==== Data for the task

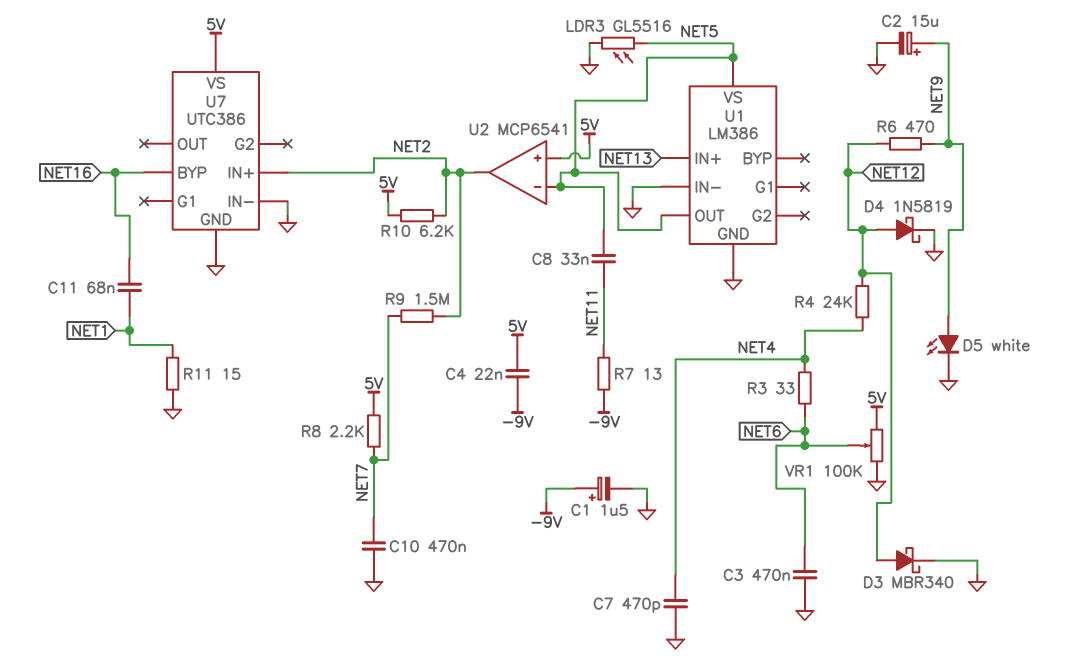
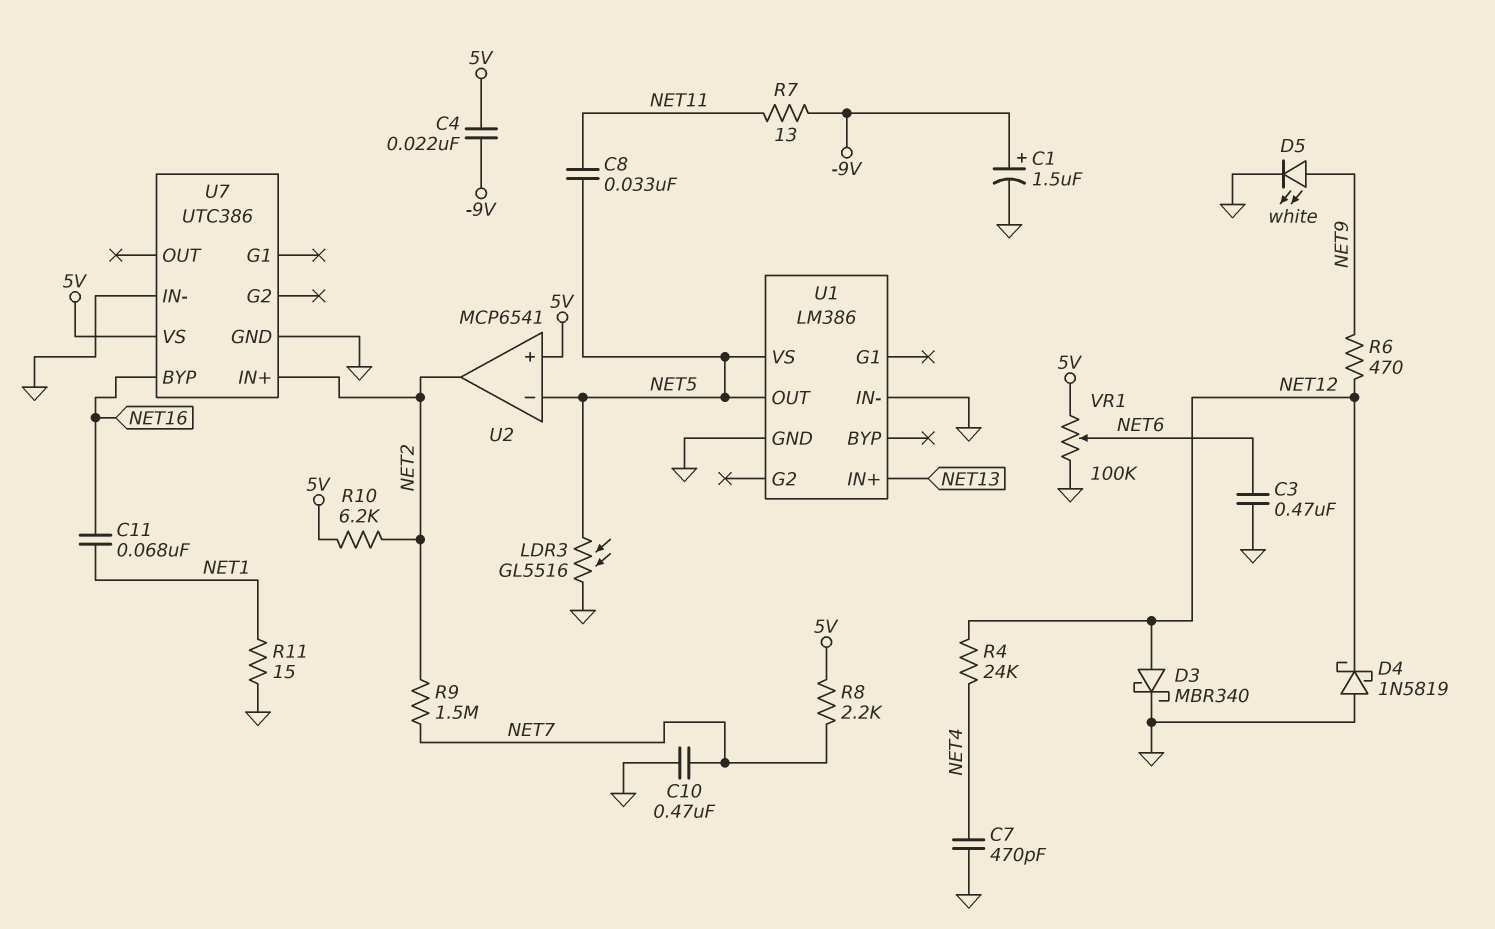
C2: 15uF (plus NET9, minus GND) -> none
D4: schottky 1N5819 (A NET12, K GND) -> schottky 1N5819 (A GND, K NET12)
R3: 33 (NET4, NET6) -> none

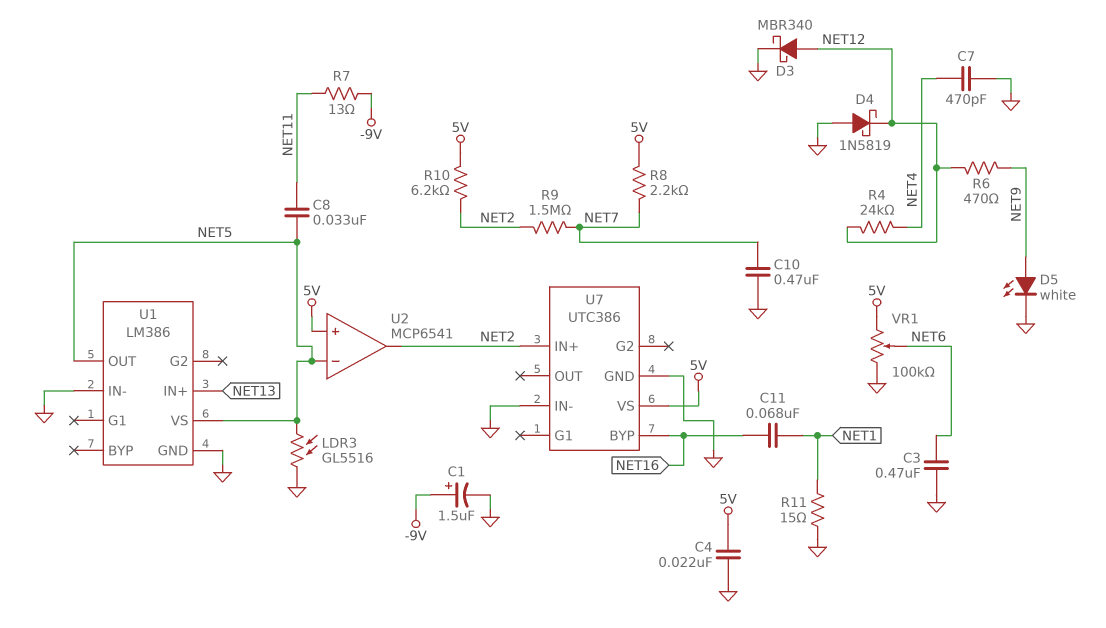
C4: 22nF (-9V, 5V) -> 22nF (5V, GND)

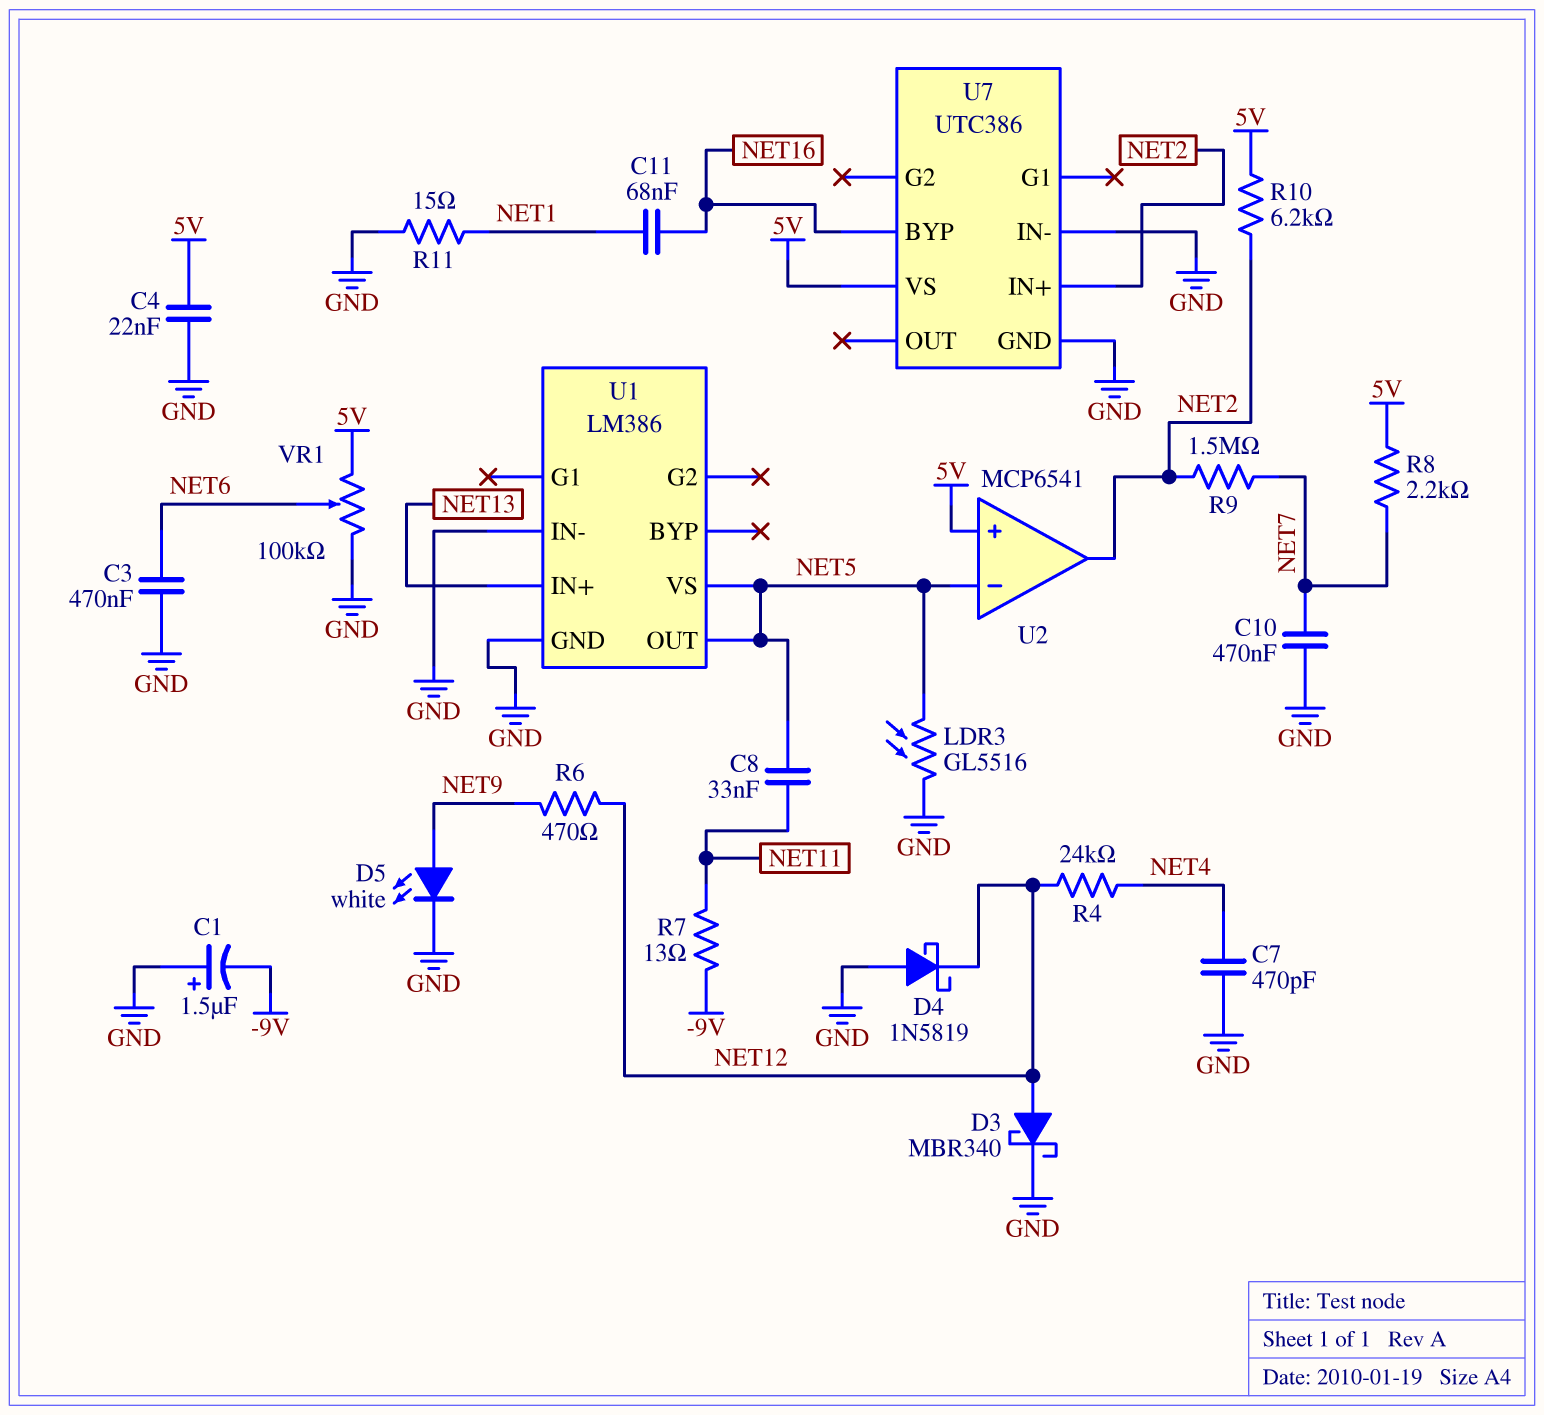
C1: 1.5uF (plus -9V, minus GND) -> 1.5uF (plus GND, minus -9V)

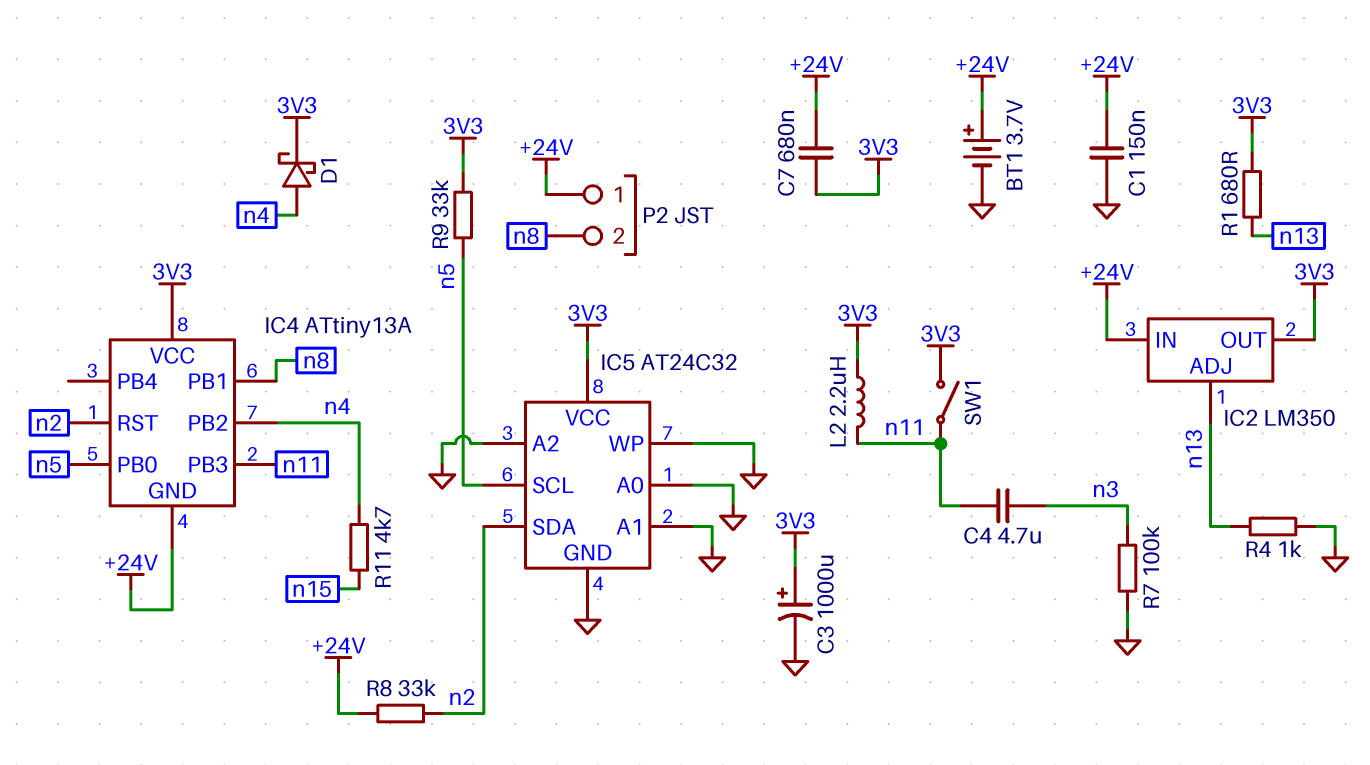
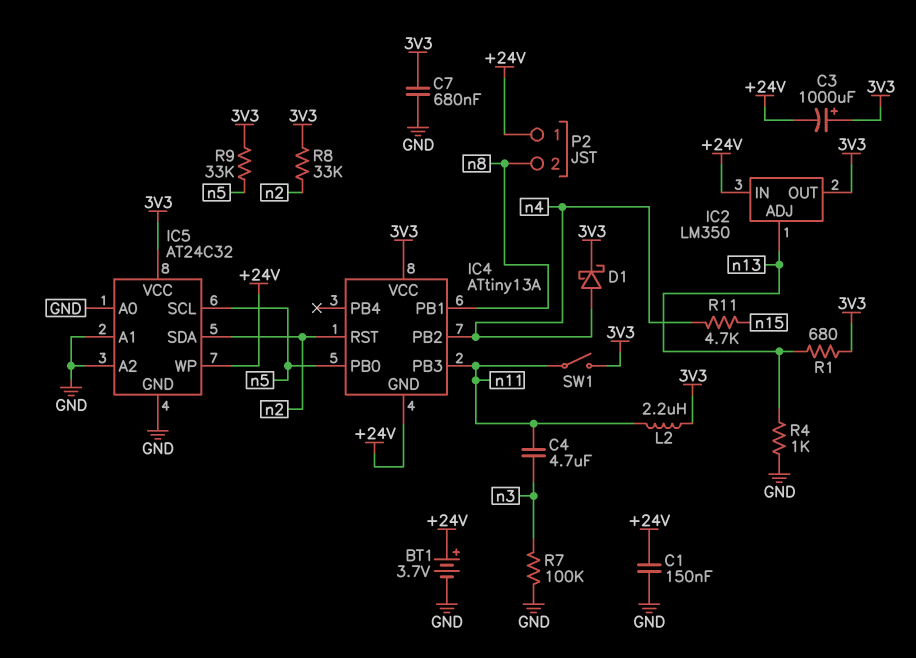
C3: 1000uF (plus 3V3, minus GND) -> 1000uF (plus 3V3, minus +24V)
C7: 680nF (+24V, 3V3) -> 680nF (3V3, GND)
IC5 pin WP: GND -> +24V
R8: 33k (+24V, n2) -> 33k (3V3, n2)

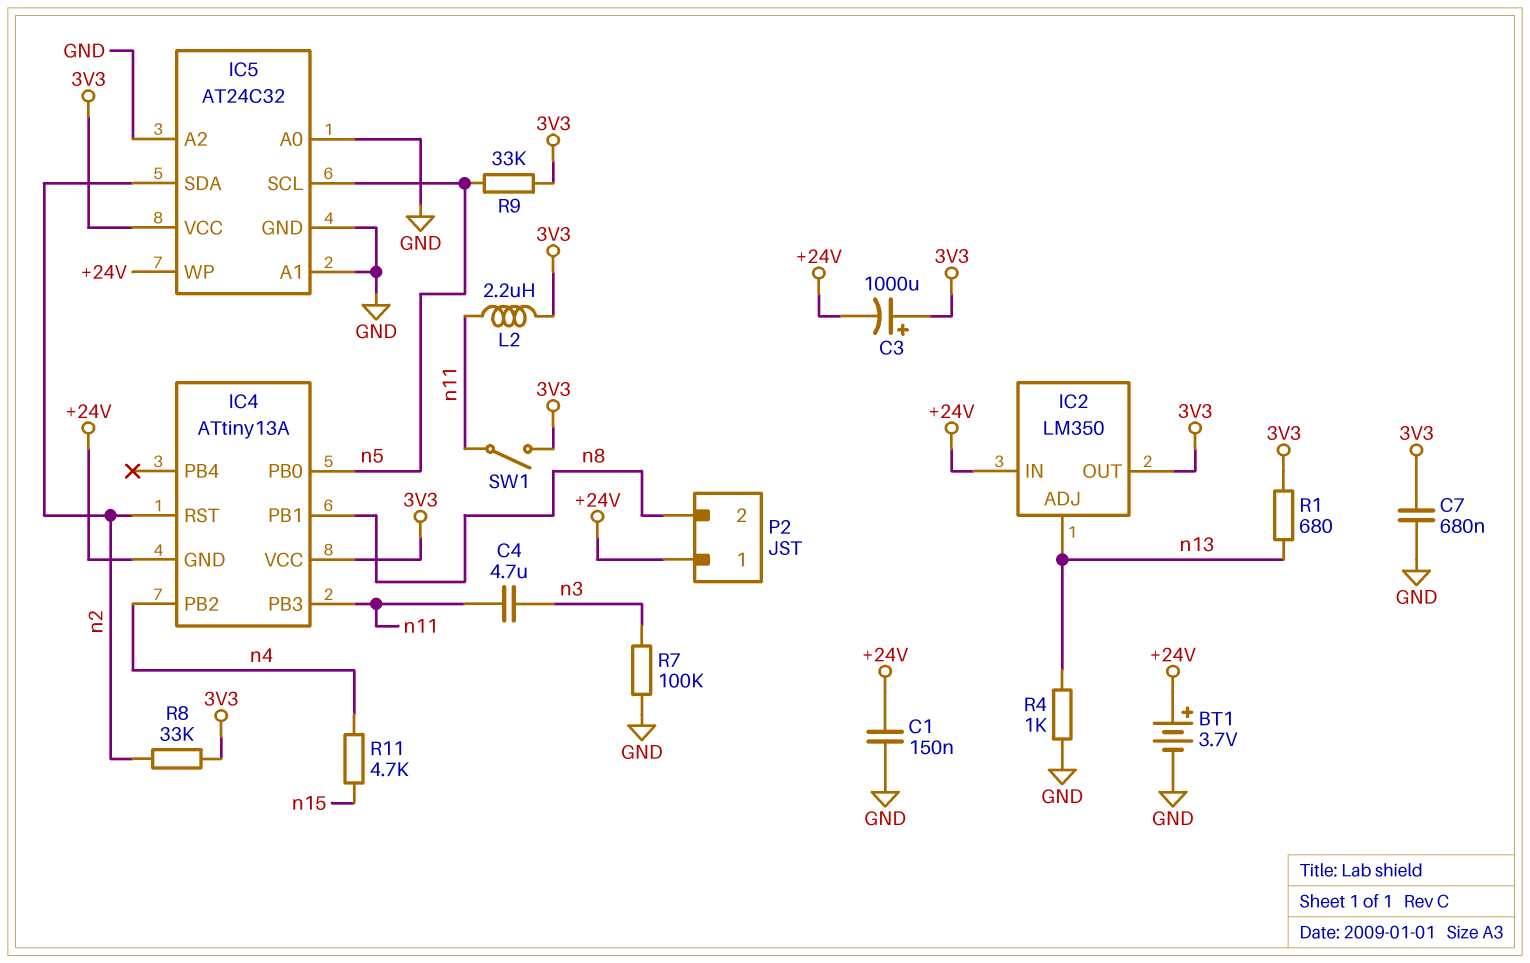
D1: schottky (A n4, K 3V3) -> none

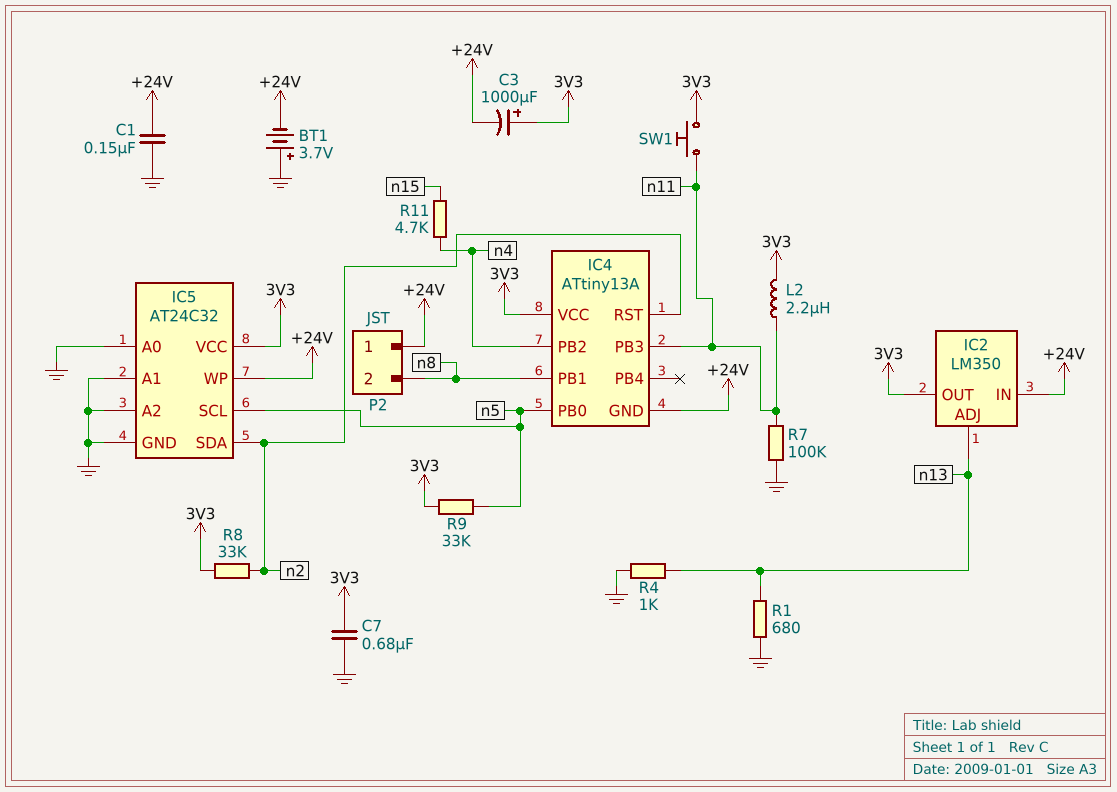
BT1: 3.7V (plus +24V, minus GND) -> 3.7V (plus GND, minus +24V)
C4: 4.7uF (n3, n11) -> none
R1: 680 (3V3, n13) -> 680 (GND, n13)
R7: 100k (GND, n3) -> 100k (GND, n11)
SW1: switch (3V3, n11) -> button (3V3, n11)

========

Instructions to follow: The records above are to be transcribed in full, with images omitted.

Response to this exercise:
C2: 15uF (plus NET9, minus GND) -> none
D4: schottky 1N5819 (A NET12, K GND) -> schottky 1N5819 (A GND, K NET12)
R3: 33 (NET4, NET6) -> none

C4: 22nF (-9V, 5V) -> 22nF (5V, GND)

C1: 1.5uF (plus -9V, minus GND) -> 1.5uF (plus GND, minus -9V)

C3: 1000uF (plus 3V3, minus GND) -> 1000uF (plus 3V3, minus +24V)
C7: 680nF (+24V, 3V3) -> 680nF (3V3, GND)
IC5 pin WP: GND -> +24V
R8: 33k (+24V, n2) -> 33k (3V3, n2)

D1: schottky (A n4, K 3V3) -> none

BT1: 3.7V (plus +24V, minus GND) -> 3.7V (plus GND, minus +24V)
C4: 4.7uF (n3, n11) -> none
R1: 680 (3V3, n13) -> 680 (GND, n13)
R7: 100k (GND, n3) -> 100k (GND, n11)
SW1: switch (3V3, n11) -> button (3V3, n11)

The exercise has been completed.